▶ [HOW TO COMPLETE THIS TASK] Give back exactly the lines that run from the beginning of the entries to the line containing "brown heart: [151,110,206,147]", both included, and nothing else.

▶ [DATA FOR THE TASK]
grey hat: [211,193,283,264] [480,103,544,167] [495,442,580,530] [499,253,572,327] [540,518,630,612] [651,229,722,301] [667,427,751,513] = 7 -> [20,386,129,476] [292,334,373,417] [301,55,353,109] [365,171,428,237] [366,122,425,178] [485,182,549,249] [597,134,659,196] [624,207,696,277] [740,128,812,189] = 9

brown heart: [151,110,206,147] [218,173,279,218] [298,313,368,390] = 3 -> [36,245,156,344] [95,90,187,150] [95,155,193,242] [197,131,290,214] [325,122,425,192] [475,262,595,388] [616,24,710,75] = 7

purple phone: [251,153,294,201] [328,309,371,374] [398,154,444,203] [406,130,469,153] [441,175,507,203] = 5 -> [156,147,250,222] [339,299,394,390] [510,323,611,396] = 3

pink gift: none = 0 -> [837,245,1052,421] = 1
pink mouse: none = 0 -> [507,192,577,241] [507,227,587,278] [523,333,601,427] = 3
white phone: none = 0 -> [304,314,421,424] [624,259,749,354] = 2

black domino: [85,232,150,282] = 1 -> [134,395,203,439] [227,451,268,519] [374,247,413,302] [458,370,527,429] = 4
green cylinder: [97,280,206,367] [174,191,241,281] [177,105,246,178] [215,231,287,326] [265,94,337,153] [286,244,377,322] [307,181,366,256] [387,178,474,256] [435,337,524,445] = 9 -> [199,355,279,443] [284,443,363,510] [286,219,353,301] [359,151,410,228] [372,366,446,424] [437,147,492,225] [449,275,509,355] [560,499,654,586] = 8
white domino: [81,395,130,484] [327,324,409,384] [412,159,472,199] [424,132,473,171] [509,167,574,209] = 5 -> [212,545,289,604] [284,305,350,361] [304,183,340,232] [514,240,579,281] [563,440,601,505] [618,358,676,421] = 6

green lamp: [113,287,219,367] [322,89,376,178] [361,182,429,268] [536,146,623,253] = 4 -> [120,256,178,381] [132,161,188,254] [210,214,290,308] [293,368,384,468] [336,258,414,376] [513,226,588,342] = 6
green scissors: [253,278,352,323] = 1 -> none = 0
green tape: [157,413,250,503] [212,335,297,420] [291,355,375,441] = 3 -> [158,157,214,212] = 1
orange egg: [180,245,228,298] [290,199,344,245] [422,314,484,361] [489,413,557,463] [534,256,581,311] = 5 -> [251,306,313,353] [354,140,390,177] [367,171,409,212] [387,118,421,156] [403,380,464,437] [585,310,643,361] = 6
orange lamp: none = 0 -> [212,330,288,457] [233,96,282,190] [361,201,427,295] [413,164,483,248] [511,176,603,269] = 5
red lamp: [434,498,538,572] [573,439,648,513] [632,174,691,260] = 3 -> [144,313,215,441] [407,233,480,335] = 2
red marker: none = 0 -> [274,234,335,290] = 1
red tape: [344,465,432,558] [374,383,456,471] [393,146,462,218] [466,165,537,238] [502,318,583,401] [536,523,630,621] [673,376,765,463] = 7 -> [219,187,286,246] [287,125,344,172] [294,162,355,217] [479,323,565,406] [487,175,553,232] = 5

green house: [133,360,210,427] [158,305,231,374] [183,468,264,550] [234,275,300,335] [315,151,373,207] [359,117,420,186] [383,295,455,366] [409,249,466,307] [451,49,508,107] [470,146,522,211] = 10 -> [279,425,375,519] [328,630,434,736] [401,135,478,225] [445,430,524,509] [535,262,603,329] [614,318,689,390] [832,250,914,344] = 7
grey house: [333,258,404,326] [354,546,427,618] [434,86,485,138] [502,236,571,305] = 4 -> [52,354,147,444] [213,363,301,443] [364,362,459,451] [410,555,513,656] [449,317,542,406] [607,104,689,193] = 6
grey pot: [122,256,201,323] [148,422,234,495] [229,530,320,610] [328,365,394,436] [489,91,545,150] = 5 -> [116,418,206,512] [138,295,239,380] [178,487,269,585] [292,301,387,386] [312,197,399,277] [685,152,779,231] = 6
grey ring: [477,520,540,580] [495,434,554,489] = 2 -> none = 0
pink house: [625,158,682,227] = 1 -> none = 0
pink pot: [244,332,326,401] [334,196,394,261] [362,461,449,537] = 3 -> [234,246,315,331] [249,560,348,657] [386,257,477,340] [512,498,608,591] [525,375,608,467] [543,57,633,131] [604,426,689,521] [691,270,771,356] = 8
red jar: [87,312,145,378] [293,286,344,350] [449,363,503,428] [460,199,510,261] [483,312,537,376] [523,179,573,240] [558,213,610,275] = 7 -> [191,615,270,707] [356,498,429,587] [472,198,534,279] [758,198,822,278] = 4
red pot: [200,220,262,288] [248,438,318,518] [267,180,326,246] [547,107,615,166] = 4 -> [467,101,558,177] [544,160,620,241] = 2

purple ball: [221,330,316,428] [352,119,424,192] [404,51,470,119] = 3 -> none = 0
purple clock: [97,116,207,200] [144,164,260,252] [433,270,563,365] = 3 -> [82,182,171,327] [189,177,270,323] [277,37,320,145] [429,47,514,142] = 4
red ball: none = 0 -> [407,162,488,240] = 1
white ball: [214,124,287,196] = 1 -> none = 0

▶ [YOUR RESPONSE]
grey hat: [211,193,283,264] [480,103,544,167] [495,442,580,530] [499,253,572,327] [540,518,630,612] [651,229,722,301] [667,427,751,513] = 7 -> [20,386,129,476] [292,334,373,417] [301,55,353,109] [365,171,428,237] [366,122,425,178] [485,182,549,249] [597,134,659,196] [624,207,696,277] [740,128,812,189] = 9

brown heart: [151,110,206,147] [218,173,279,218] [298,313,368,390] = 3 -> [36,245,156,344] [95,90,187,150] [95,155,193,242] [197,131,290,214] [325,122,425,192] [475,262,595,388] [616,24,710,75] = 7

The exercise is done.